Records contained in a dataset
· · ·
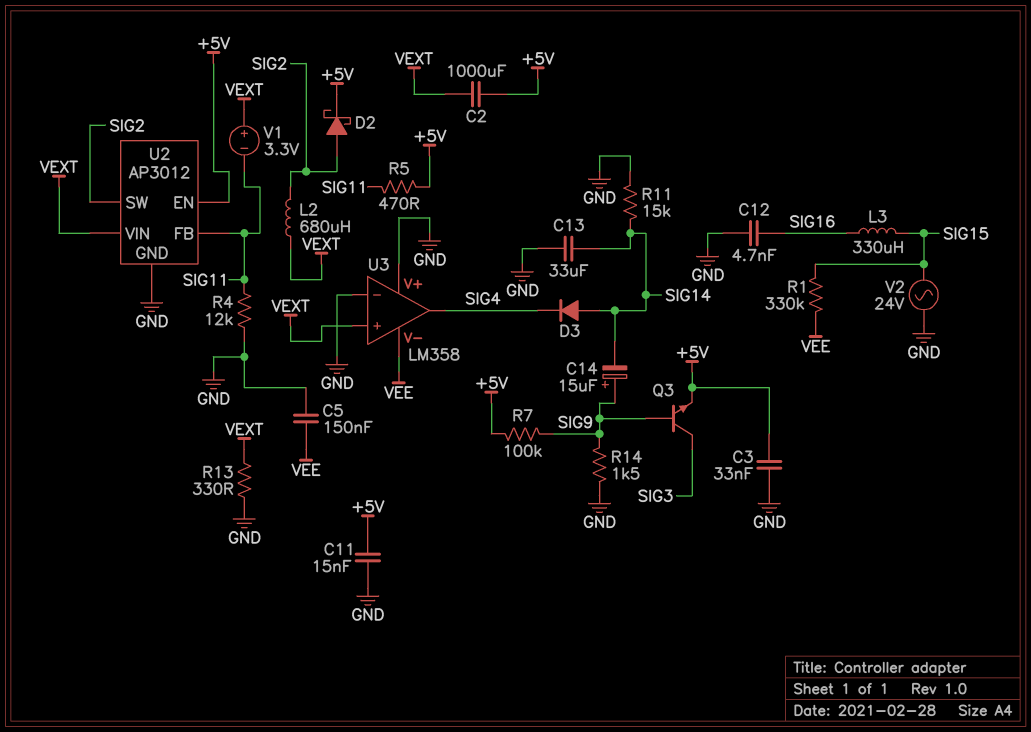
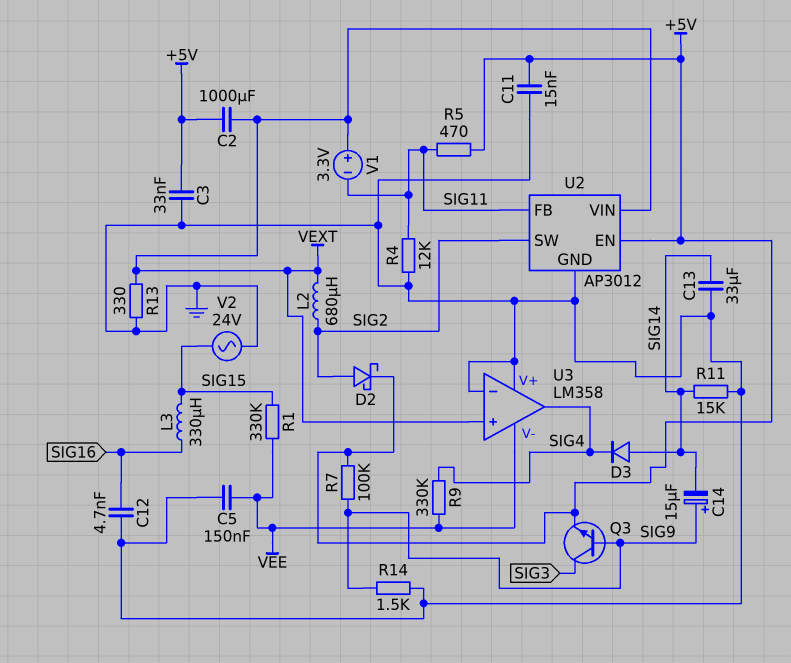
R9: none -> 330k (SIG4, VEE)

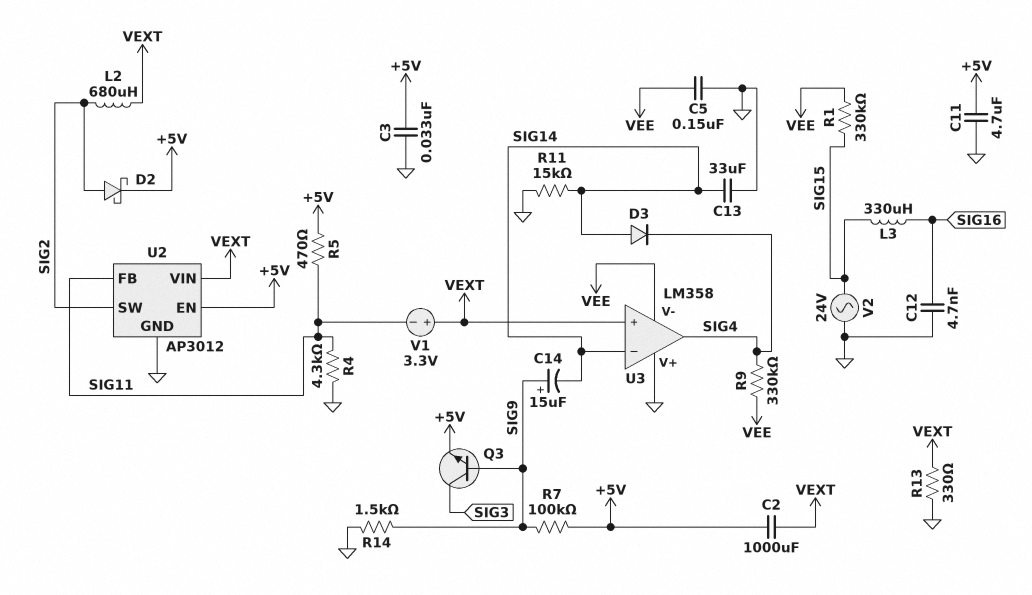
C11: 15nF (+5V, GND) -> 4.7uF (+5V, GND)
R4: 12k (GND, SIG11) -> 4.3k (GND, SIG11)
U3 pin in-: GND -> SIG14

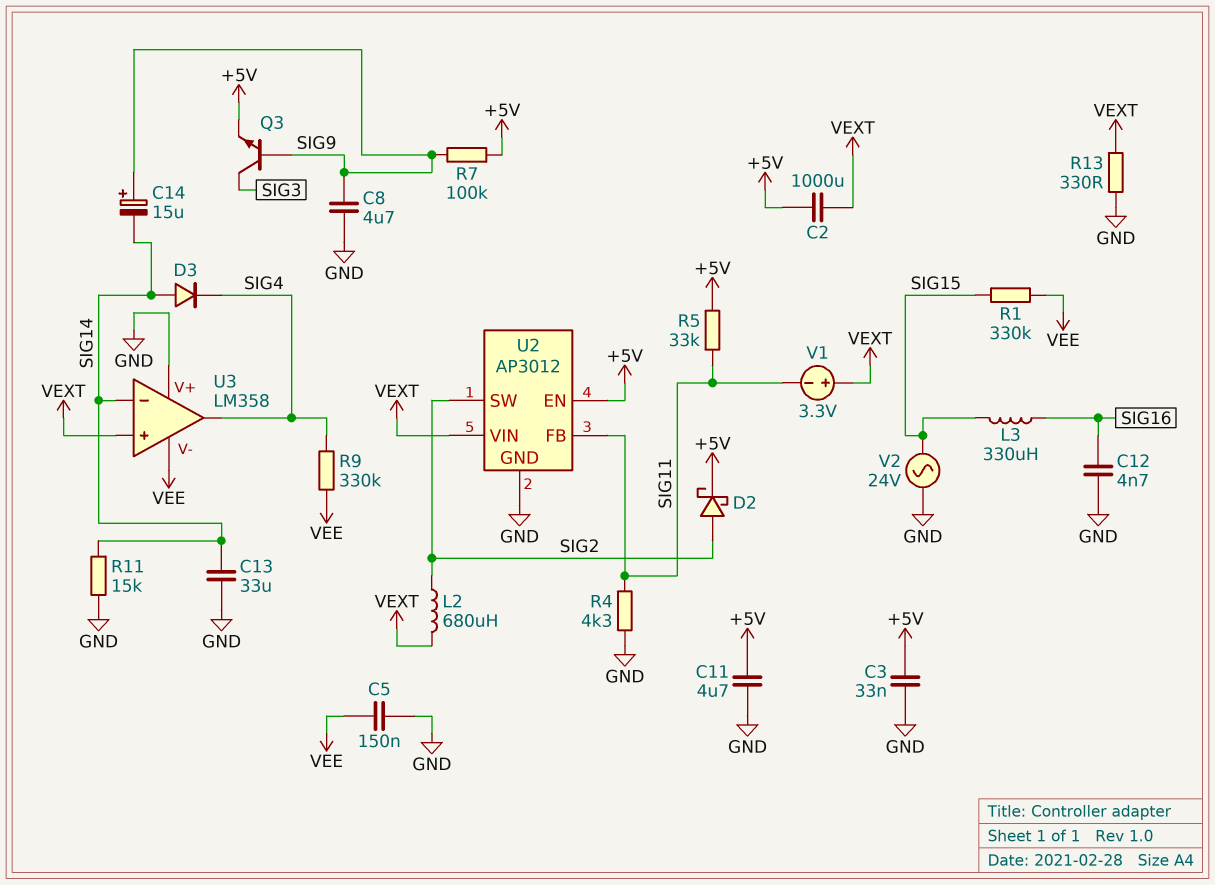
C8: none -> 4.7uF (GND, SIG9)
R5: 470 (+5V, SIG11) -> 33k (+5V, SIG11)
R14: 1.5k (GND, SIG9) -> none

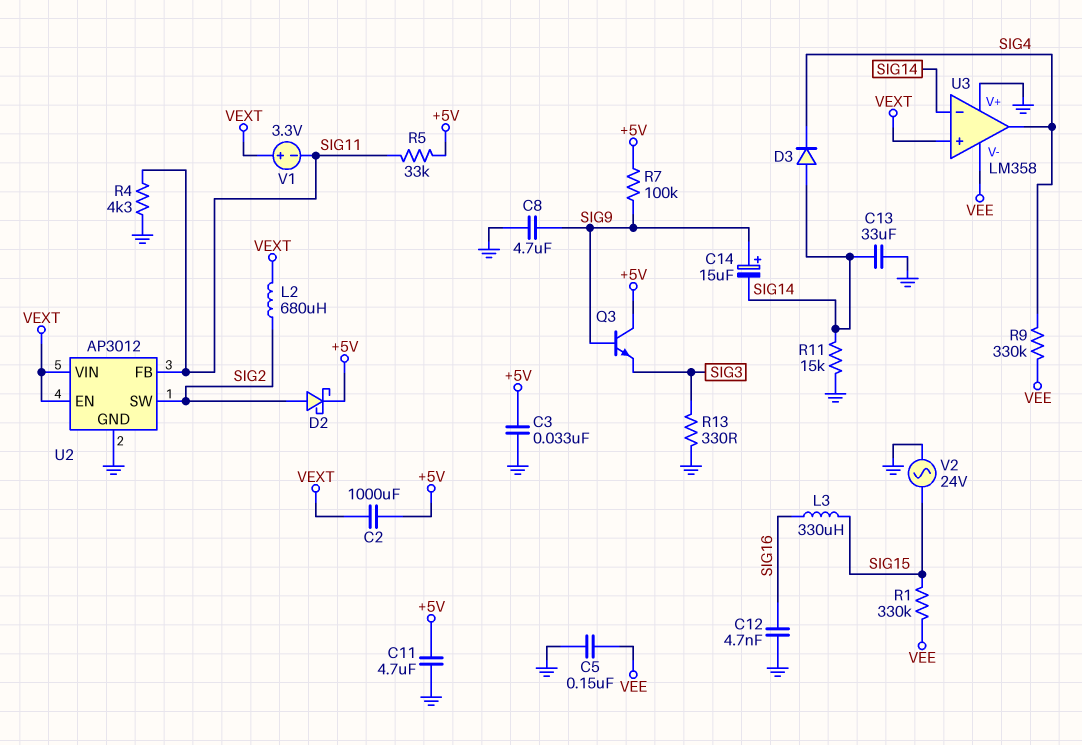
Q3: NPN (B SIG9, C SIG3, E +5V) -> NPN (B SIG9, C +5V, E SIG3)
R13: 330 (GND, VEXT) -> 330 (GND, SIG3)
U2 pin EN: +5V -> VEXT

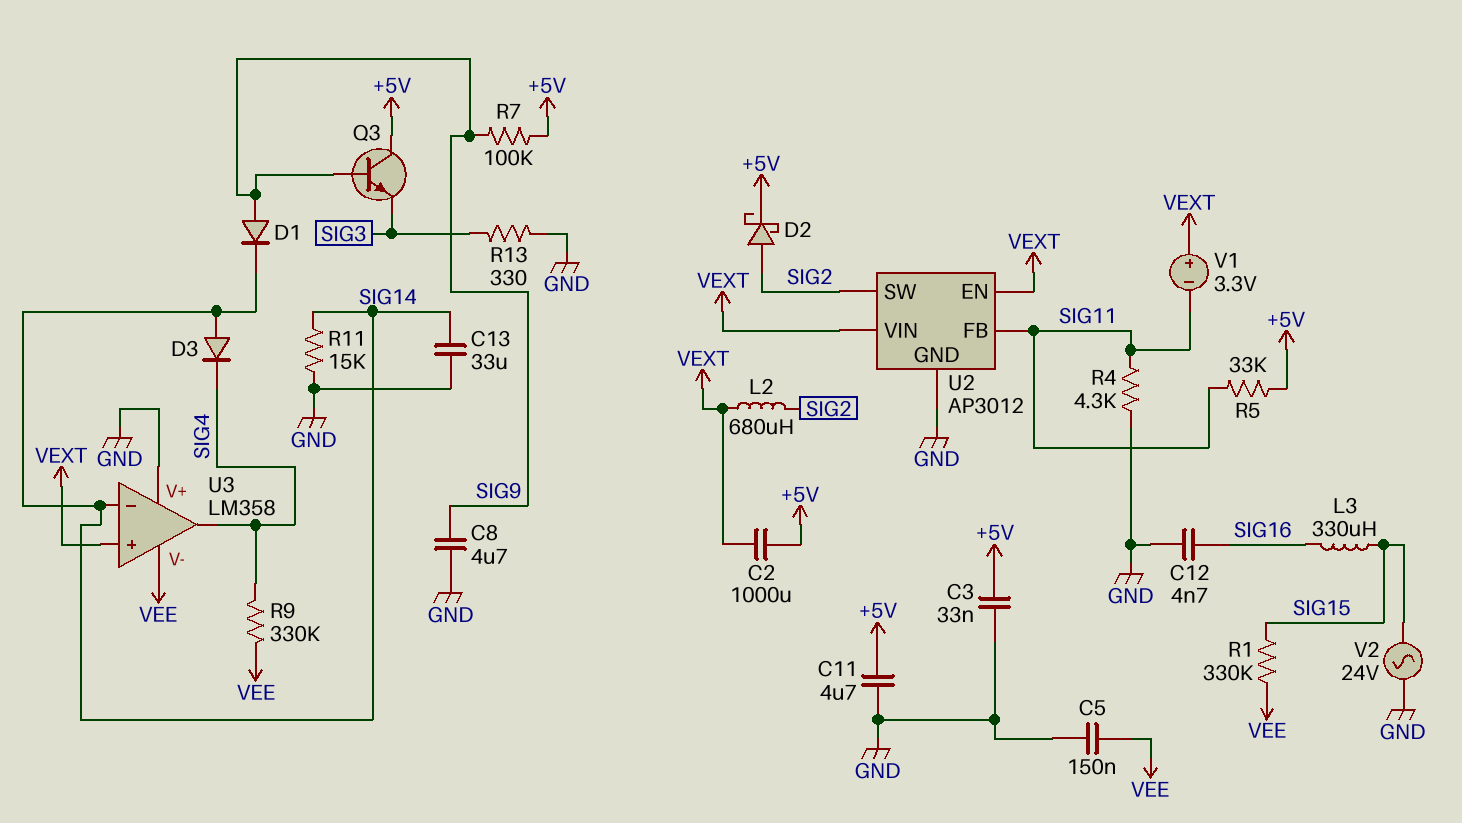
C14: 15uF (plus SIG9, minus SIG14) -> none
D1: none -> diode (A SIG9, K SIG14)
· · ·
### Instructions to follow
Reproduce the records above from their first line to the line bearing "R14: 1.5k (GND, SIG9) -> none", both ends included, leaving every picture out.

### Reply
R9: none -> 330k (SIG4, VEE)

C11: 15nF (+5V, GND) -> 4.7uF (+5V, GND)
R4: 12k (GND, SIG11) -> 4.3k (GND, SIG11)
U3 pin in-: GND -> SIG14

C8: none -> 4.7uF (GND, SIG9)
R5: 470 (+5V, SIG11) -> 33k (+5V, SIG11)
R14: 1.5k (GND, SIG9) -> none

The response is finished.